Look through the records, and whenever a line includes the word "teapot", copy it.

Record set START

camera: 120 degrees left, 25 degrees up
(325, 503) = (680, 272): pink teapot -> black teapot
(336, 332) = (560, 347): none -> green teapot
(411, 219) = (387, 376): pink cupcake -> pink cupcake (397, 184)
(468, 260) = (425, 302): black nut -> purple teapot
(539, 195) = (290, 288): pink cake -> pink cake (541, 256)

Record set END

Task result:
(325, 503) = (680, 272): pink teapot -> black teapot
(336, 332) = (560, 347): none -> green teapot
(468, 260) = (425, 302): black nut -> purple teapot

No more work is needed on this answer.